- [Work request]: Check each line below for the word "moved" and give the number of lines that have it, nothing more.

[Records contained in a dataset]
____

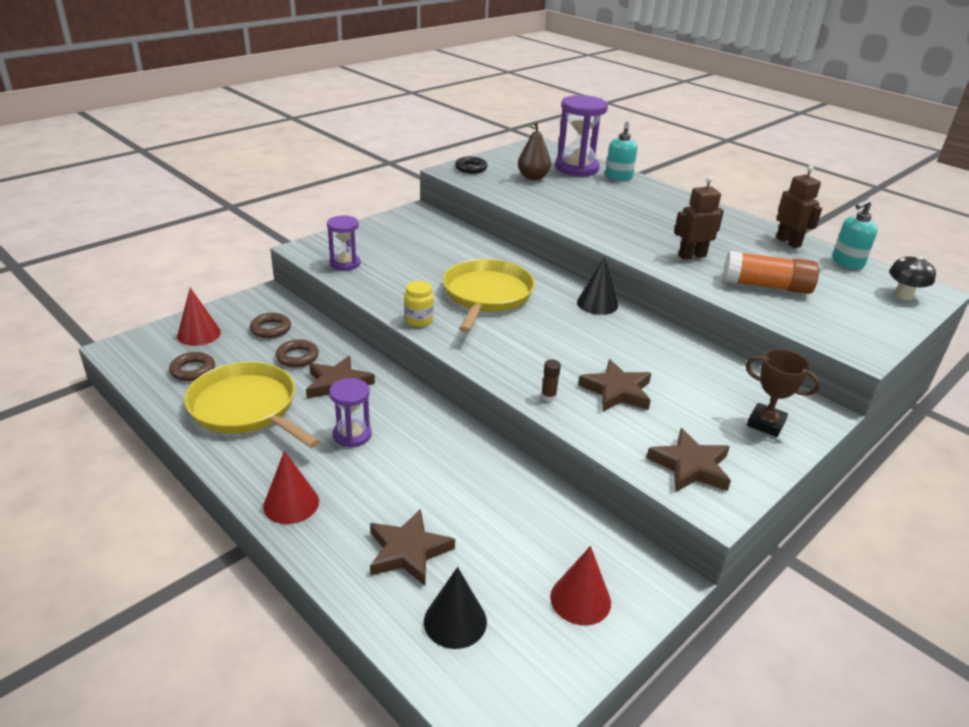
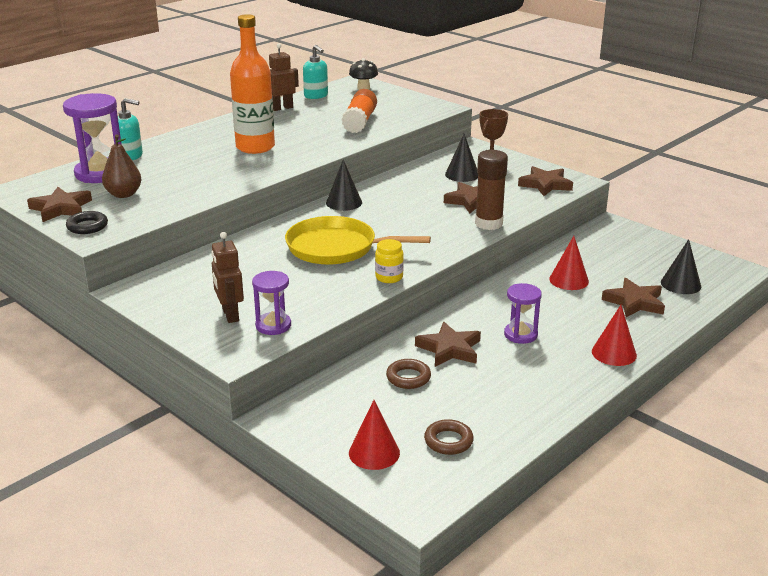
camera: 90 degrees left, 5 degrees down
yellow pan [184,362,320,448] -> none
brown ring [250,313,291,338] -> none
brown glue stick [541,359,561,402] -> brown glue stick [475,150,508,230], size x2.36
red cone [550,546,611,625] -> red cone moved to [549,236,589,290]
brown robot [674,176,724,260] -> brown robot moved to [211,232,244,323]
none -> brown star [27,187,92,222]
none -> orange bottle [230,14,275,154]
none -> black cone [445,134,478,182]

____

- [Answer for the task]: 2